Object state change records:
==========
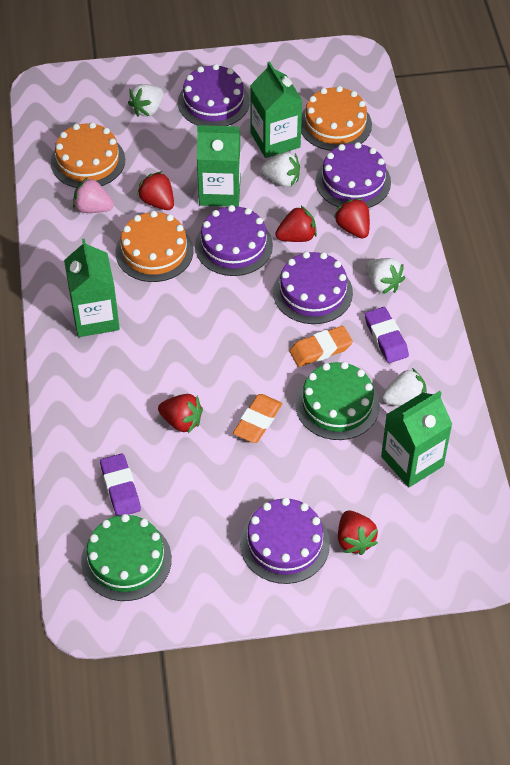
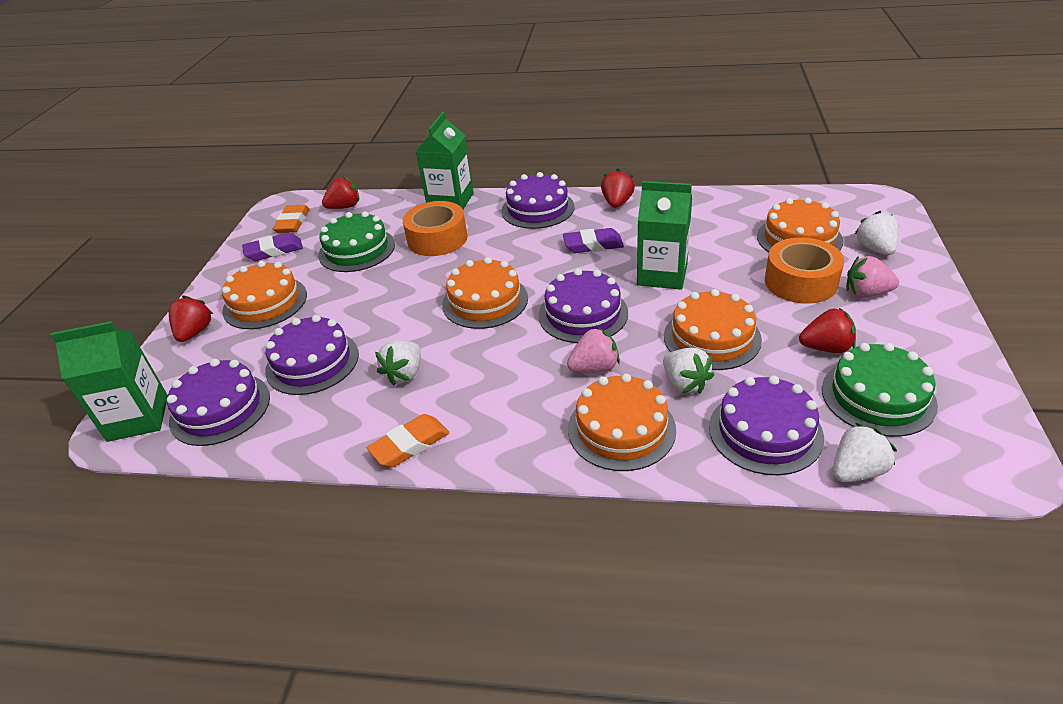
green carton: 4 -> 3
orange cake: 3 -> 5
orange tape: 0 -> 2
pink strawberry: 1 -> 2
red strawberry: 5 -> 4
==========
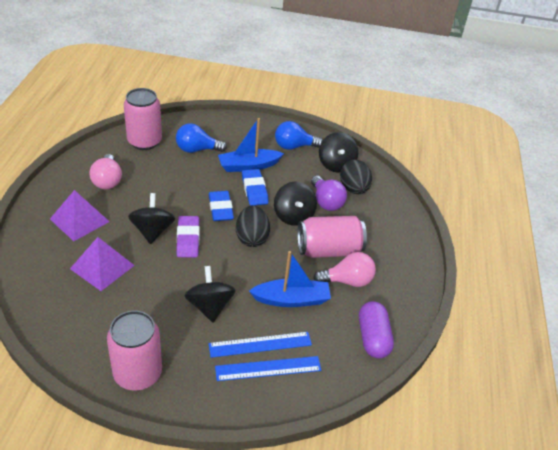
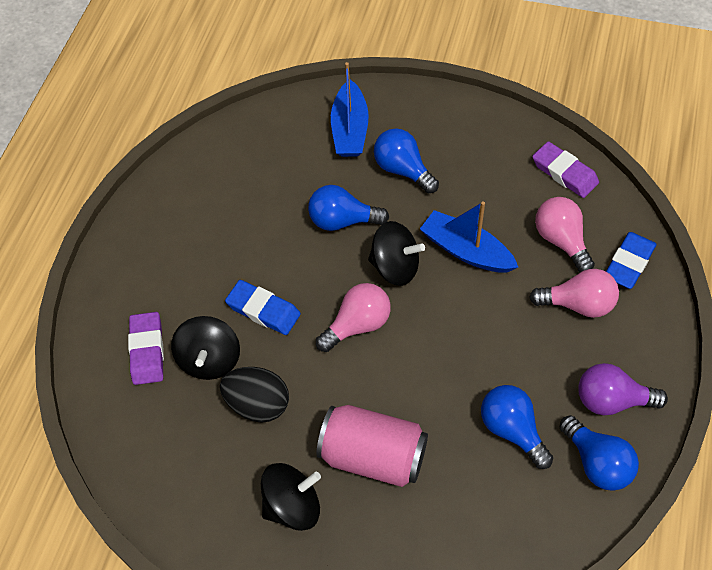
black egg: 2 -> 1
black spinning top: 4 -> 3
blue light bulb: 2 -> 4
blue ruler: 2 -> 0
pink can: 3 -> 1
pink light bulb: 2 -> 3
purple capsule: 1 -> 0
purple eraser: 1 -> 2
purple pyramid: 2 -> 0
==========
Find every line in the records above that contains the word "strawberry", and copy each one.

pink strawberry: 1 -> 2
red strawberry: 5 -> 4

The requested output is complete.